Problem statement | If an entry below holds a picture, leave the picture out and print the rest exactly.

[Material for this task]

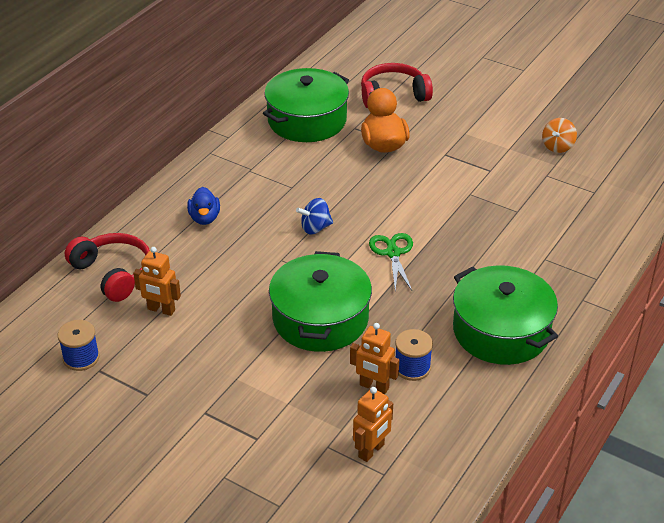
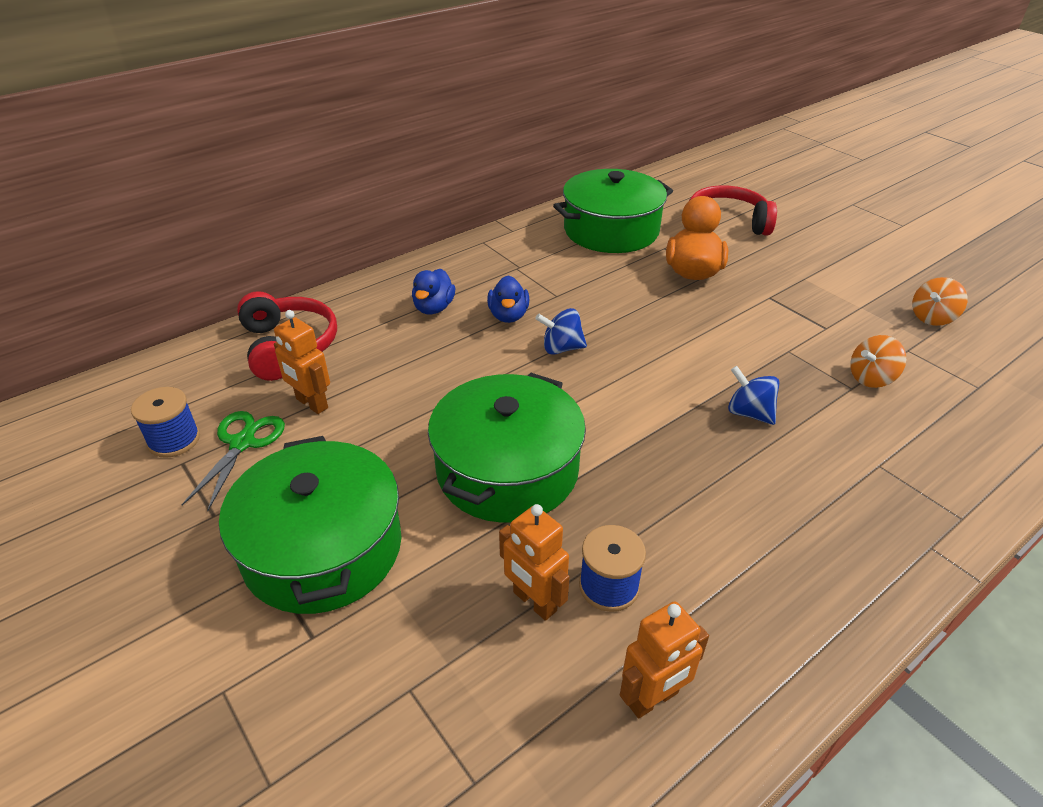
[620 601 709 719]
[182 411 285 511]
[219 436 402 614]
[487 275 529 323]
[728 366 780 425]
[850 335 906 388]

[/Material for this task]

Response to the task |
[620 601 709 719]
[182 411 285 511]
[219 436 402 614]
[487 275 529 323]
[728 366 780 425]
[850 335 906 388]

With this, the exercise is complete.